• _PROVIDED ENTRIES_:
+--
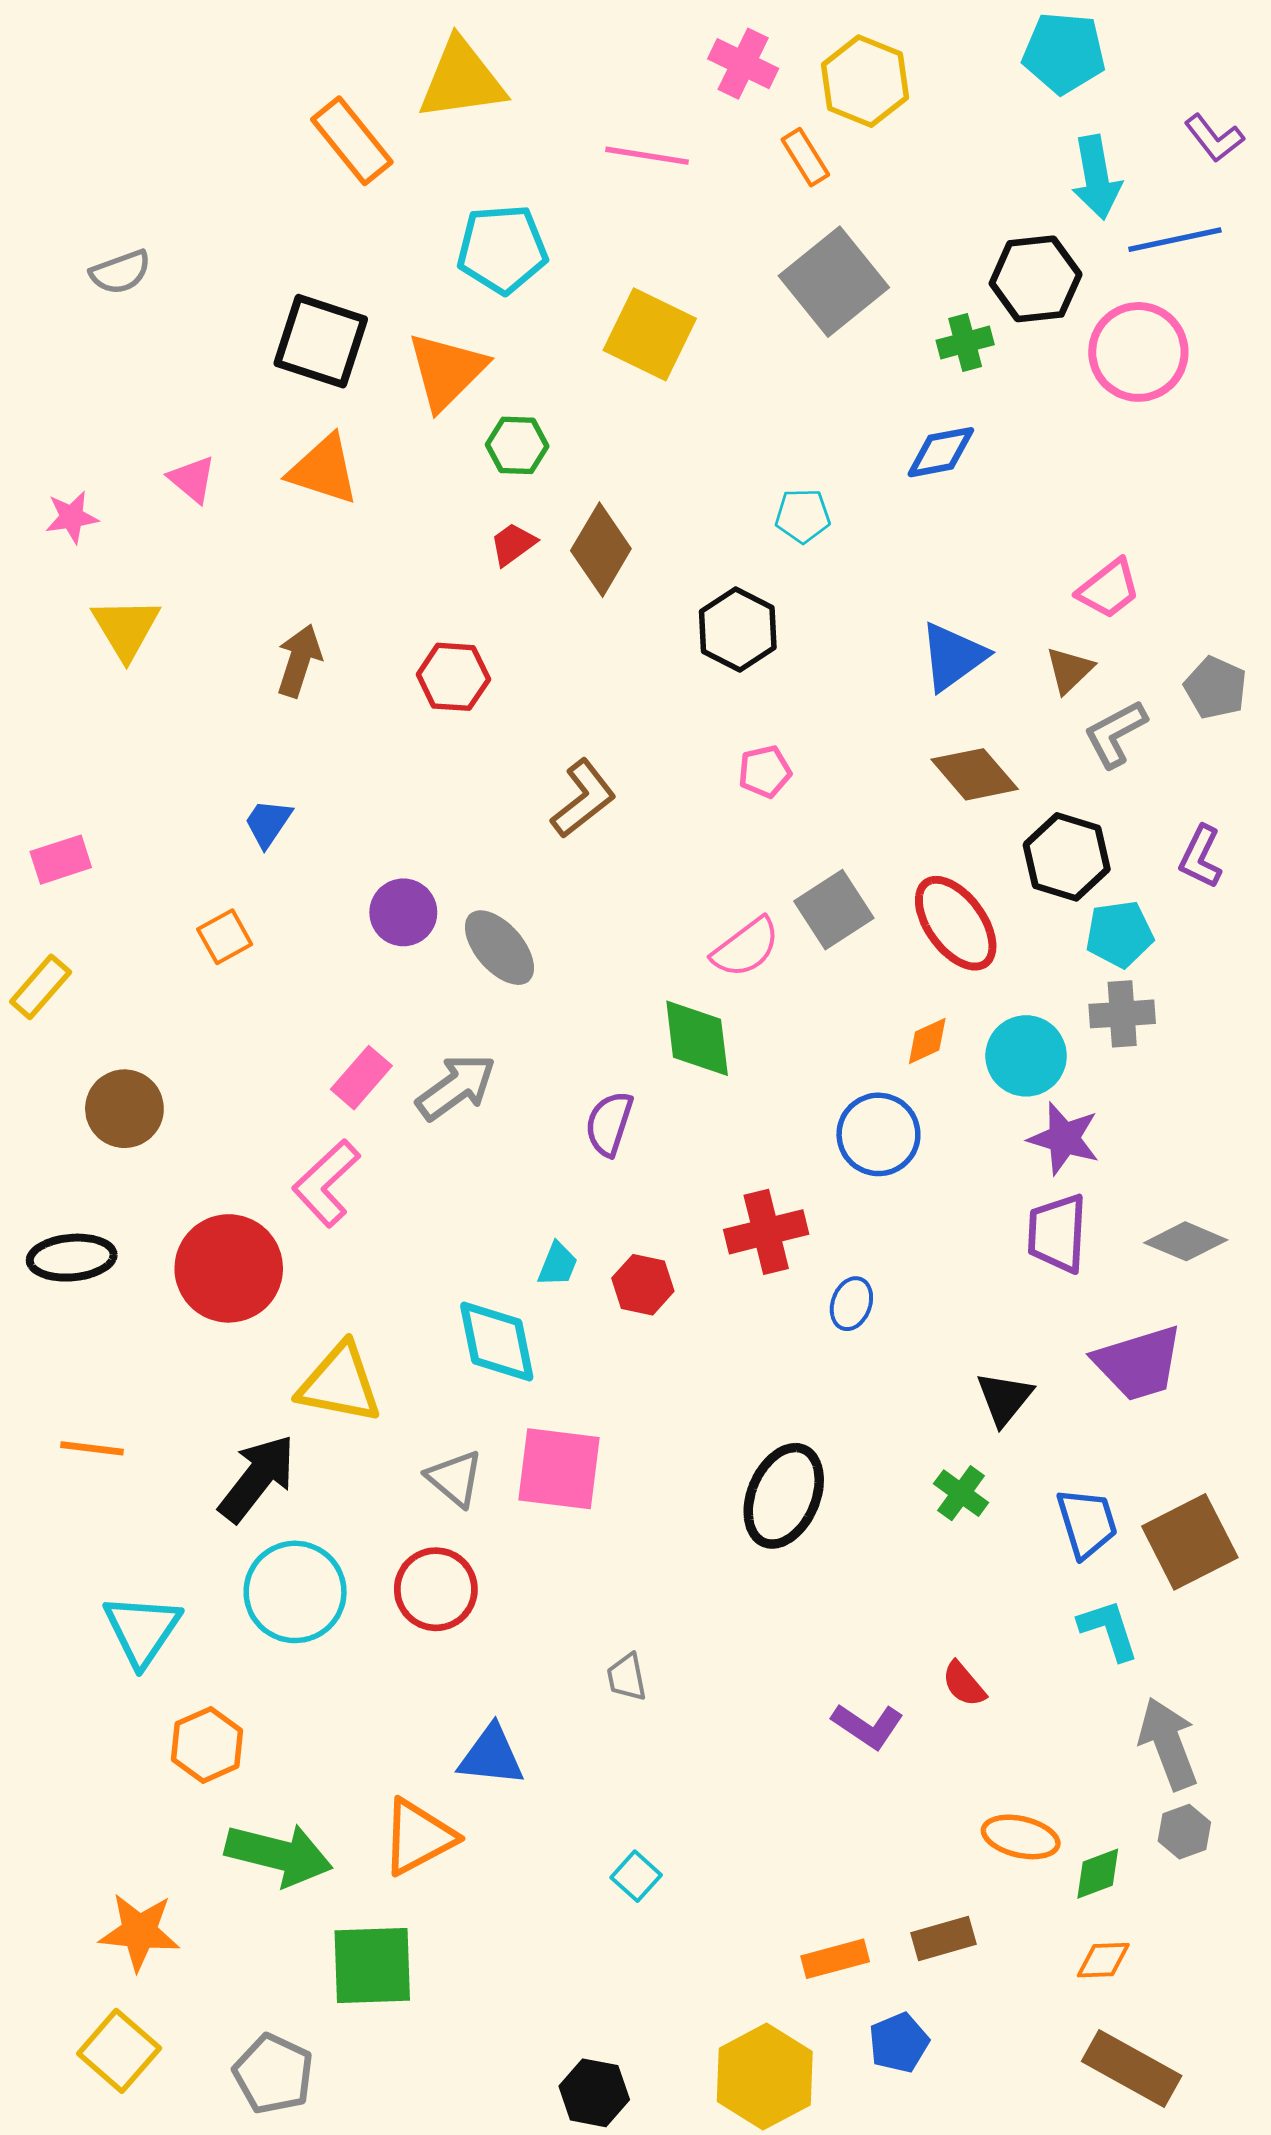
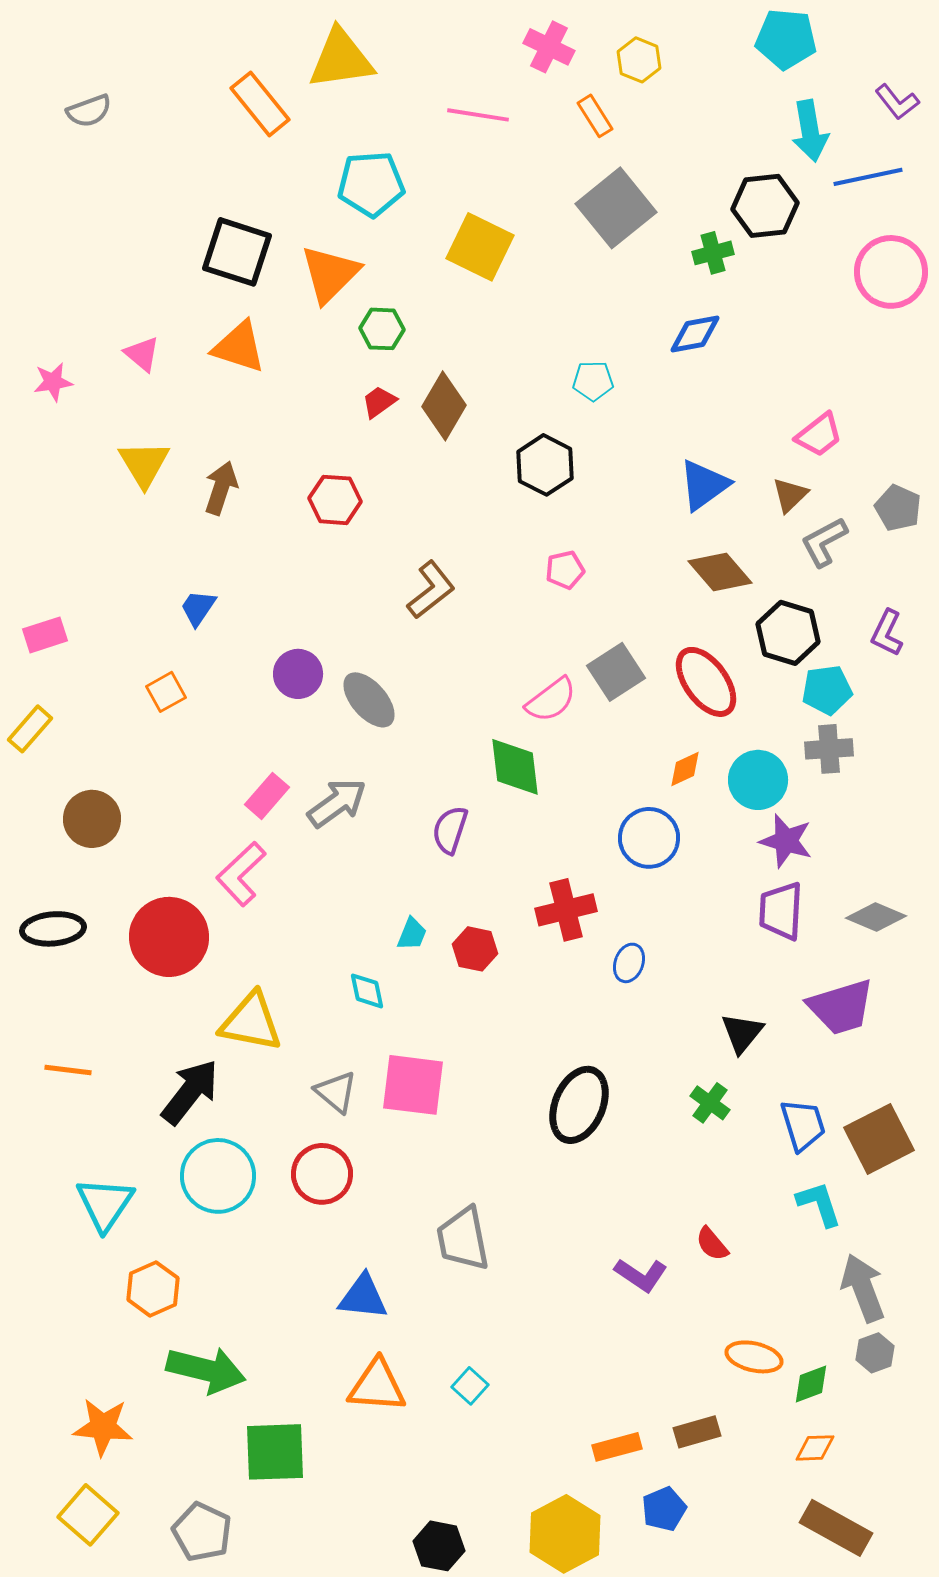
yellow hexagon: (865, 81) -> (639, 60), size x0.7
gray semicircle: (120, 272) -> (89, 111), moved
pink circle: (1138, 352) -> (891, 272), moved
yellow triangle: (126, 628) -> (144, 464), moved
cyan diamond: (497, 1342) -> (367, 991), size x0.6
gray trapezoid: (627, 1677) -> (463, 1239), size x1.8
orange triangle: (418, 1837) -> (377, 1386), moved, turned 32

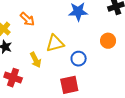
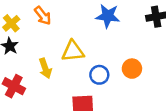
orange circle: (108, 41) -> (132, 69), moved

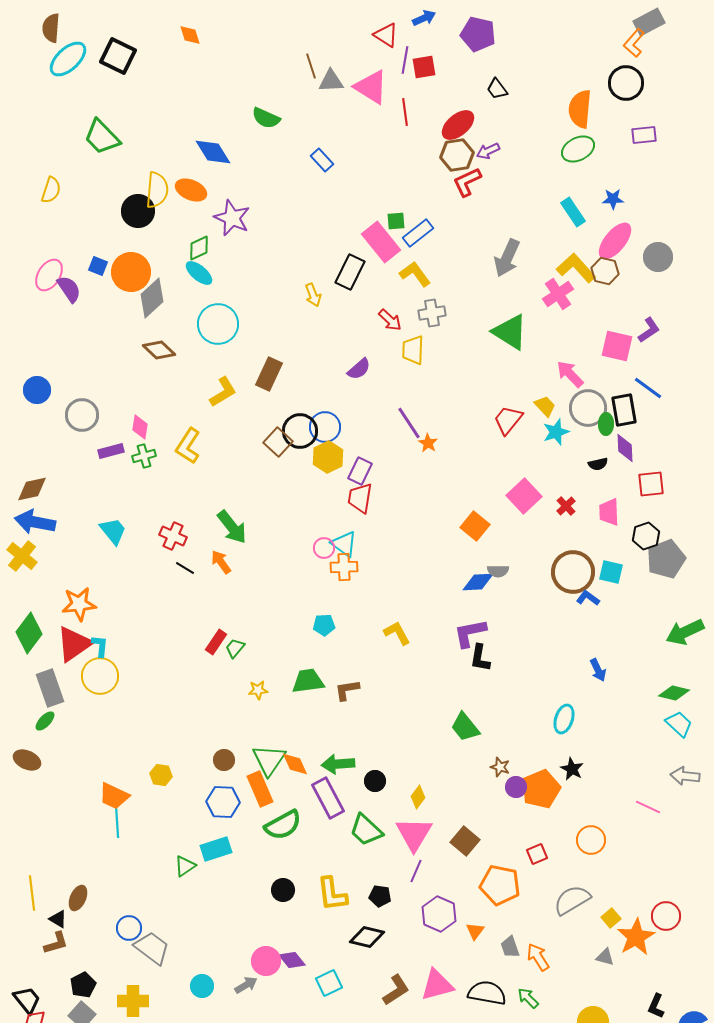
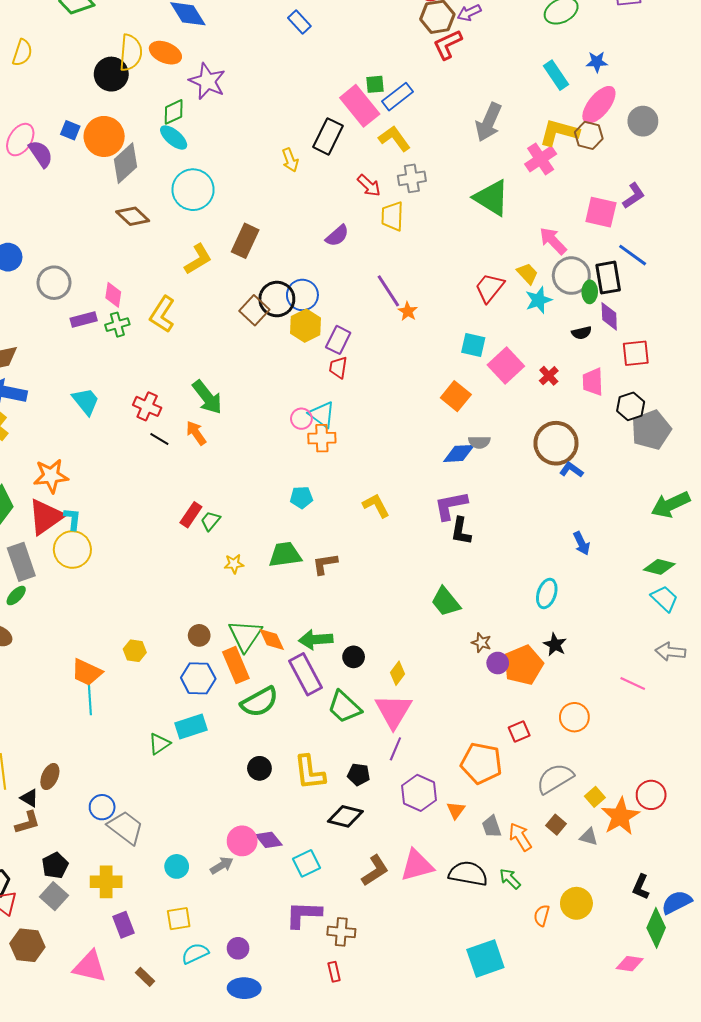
yellow L-shape: (576, 268) -> (559, 132), turned -33
red trapezoid: (360, 498) -> (338, 368), size x0.7
cyan square: (611, 572) -> (473, 345), moved
brown square: (465, 841) -> (556, 825), moved, size x0.7

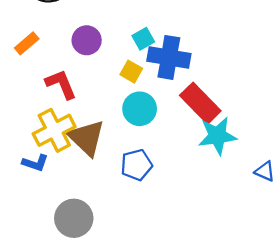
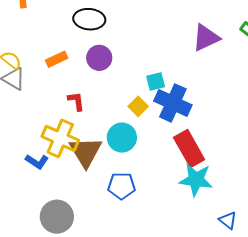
purple circle: (87, 40) -> (99, 58), moved
red L-shape: (61, 84) -> (76, 101), size x0.7
cyan circle: (140, 109) -> (122, 138), moved
yellow cross: (54, 130) -> (60, 138), turned 36

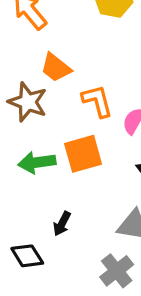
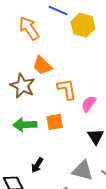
orange square: (83, 154) -> (55, 122), size x0.7

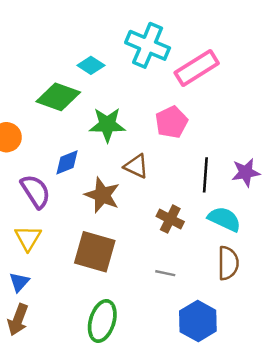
+--
• _TASK PROMPT_:
Taking each line of the material above in turn, count those containing the string "moved". State the number alone.

• _ANSWER TO THIS EXERCISE_:
9